WORK REQUEST:
Below is a block of records; return all of them exactly, but without the images.

Difference listings

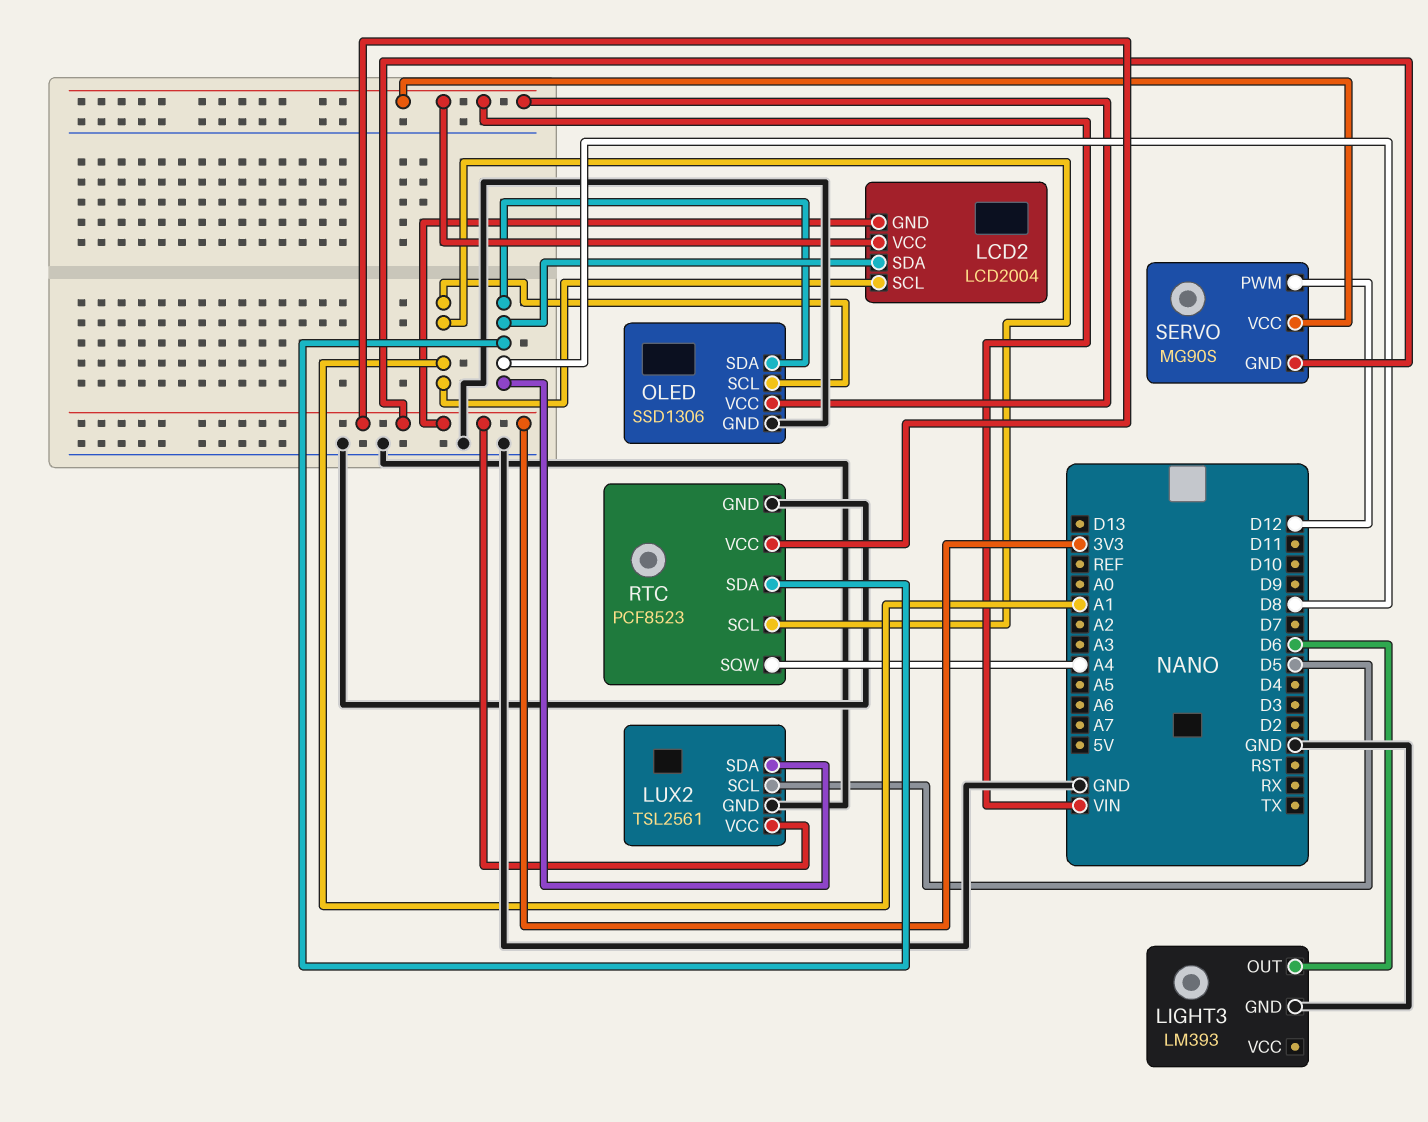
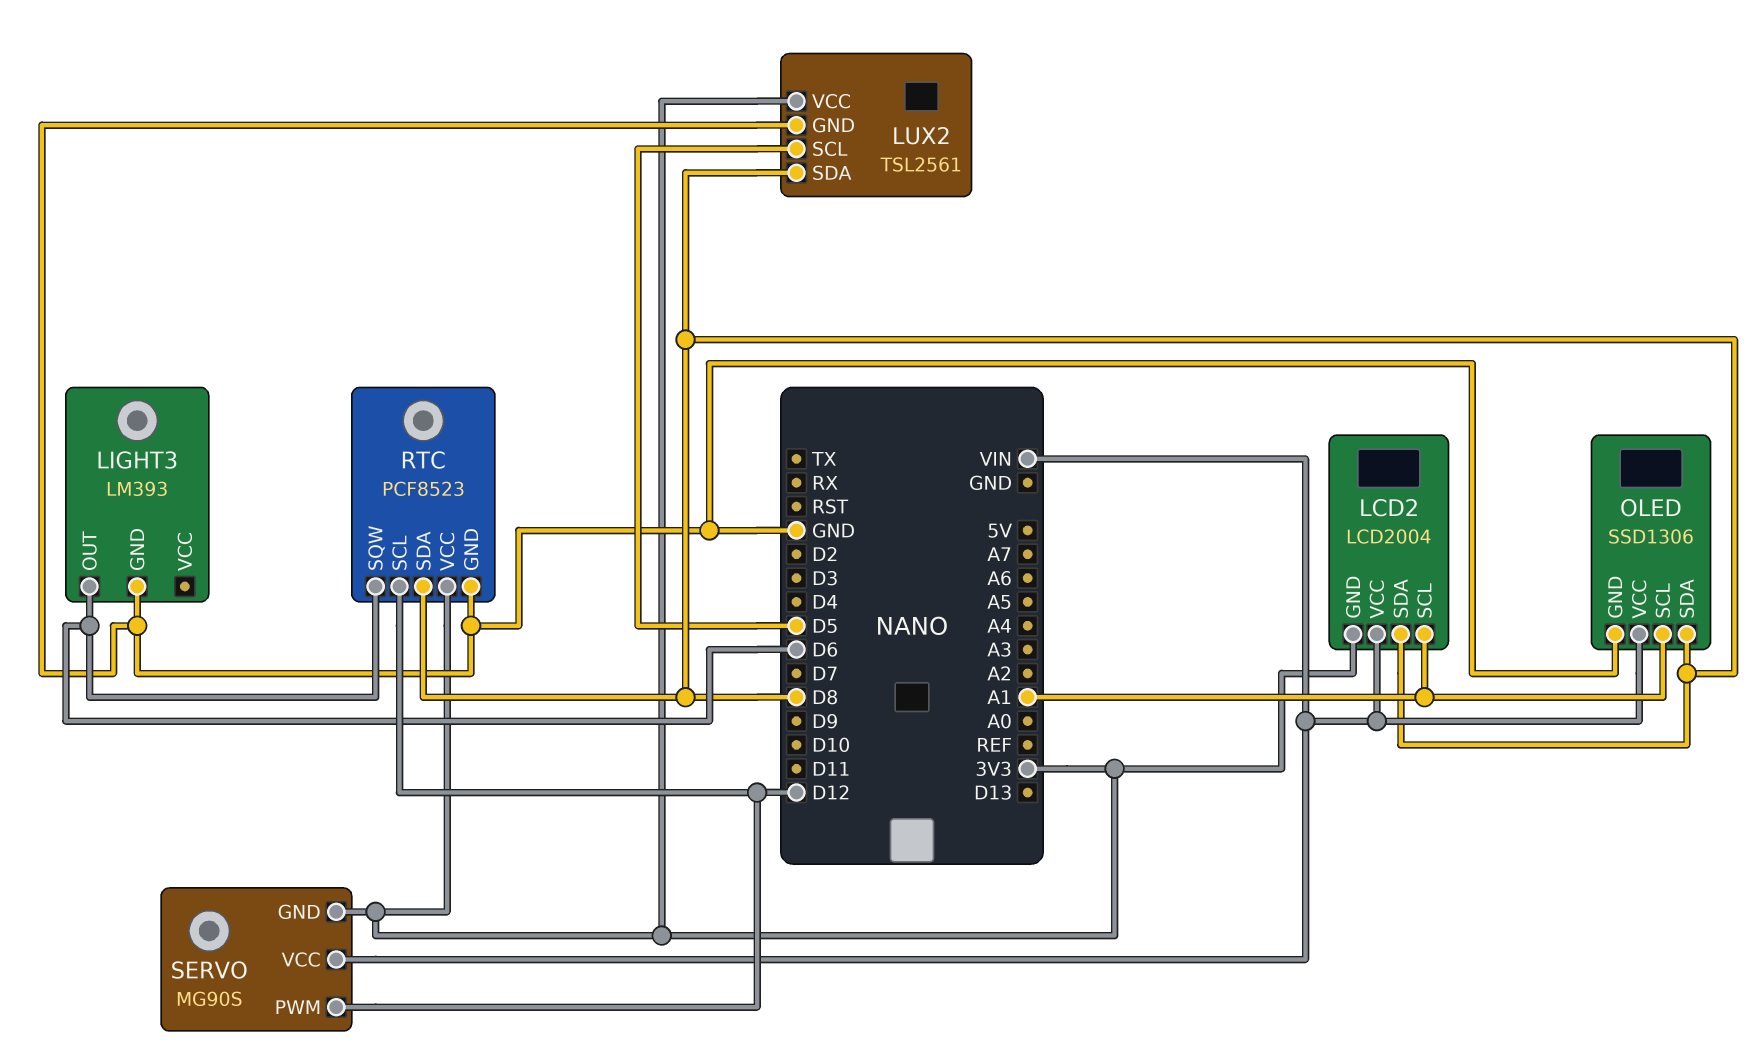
RTC pin SCL: A1 -> D12
RTC pin SQW: A4 -> D6

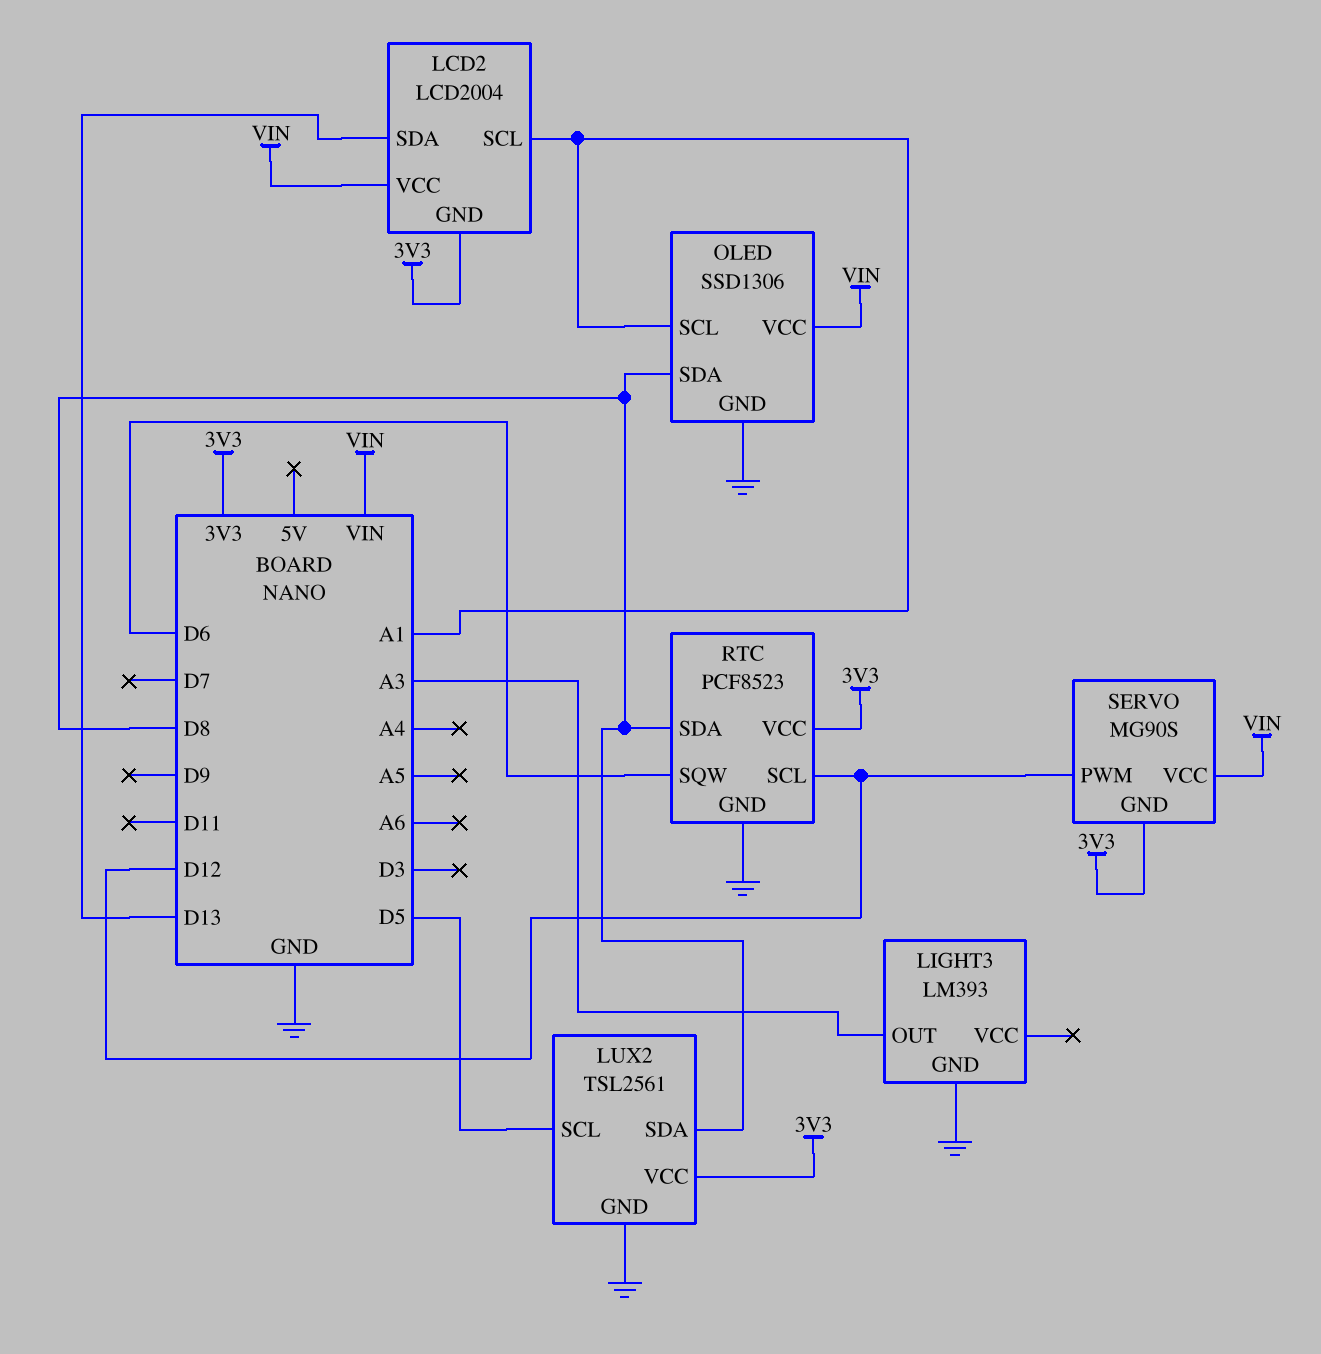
LCD2 pin SDA: D8 -> D13
LIGHT3 pin OUT: D6 -> A3

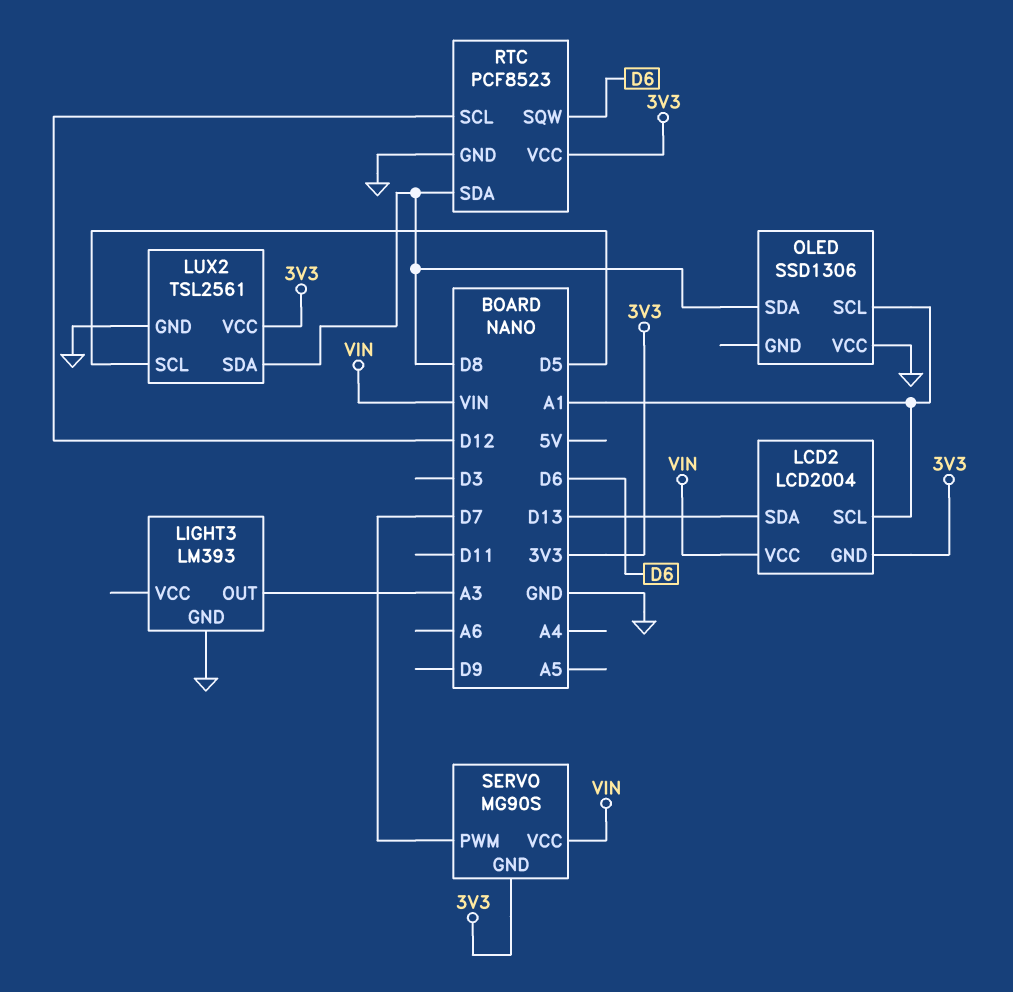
OLED pin GND: GND -> none
OLED pin VCC: VIN -> GND
SERVO pin PWM: D12 -> D7

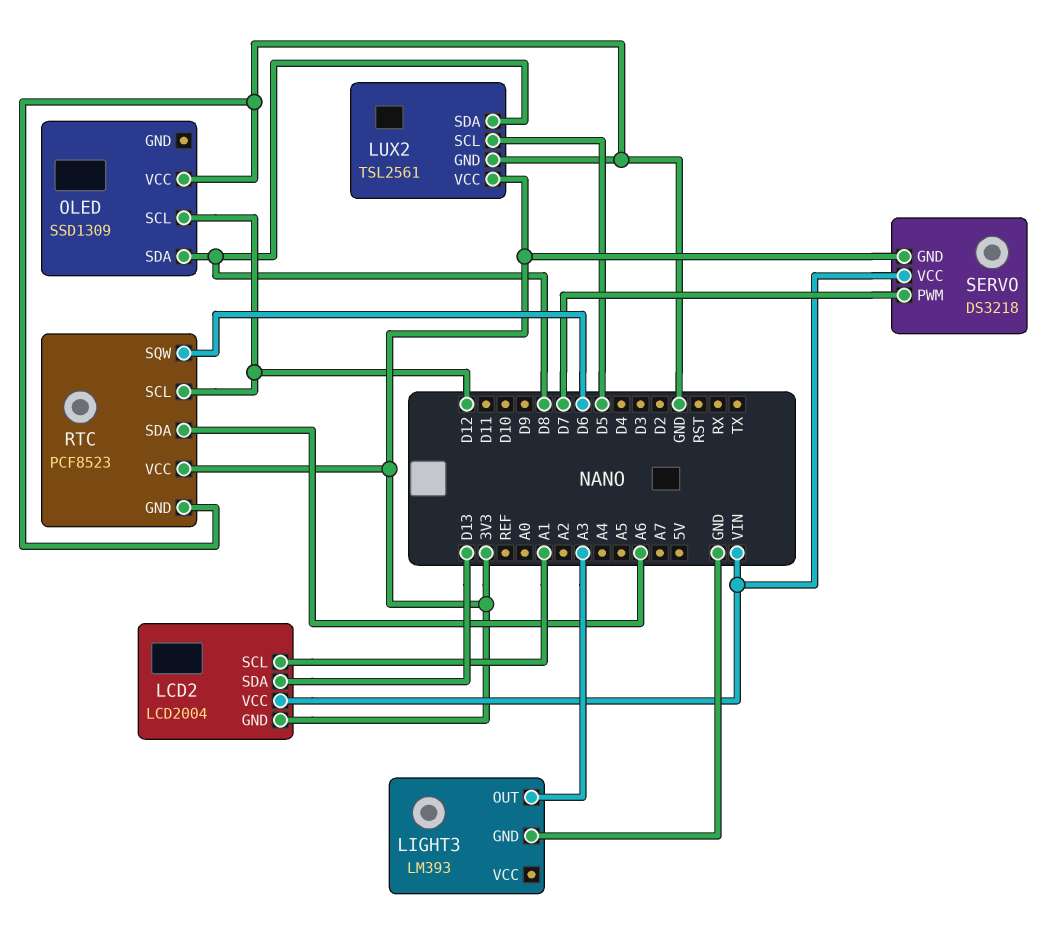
OLED: SSD1306 -> SSD1309
OLED pin SCL: A1 -> D12
RTC pin SDA: D8 -> A6
SERVO: MG90S -> DS3218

ANSWER BELOW:
RTC pin SCL: A1 -> D12
RTC pin SQW: A4 -> D6

LCD2 pin SDA: D8 -> D13
LIGHT3 pin OUT: D6 -> A3

OLED pin GND: GND -> none
OLED pin VCC: VIN -> GND
SERVO pin PWM: D12 -> D7

OLED: SSD1306 -> SSD1309
OLED pin SCL: A1 -> D12
RTC pin SDA: D8 -> A6
SERVO: MG90S -> DS3218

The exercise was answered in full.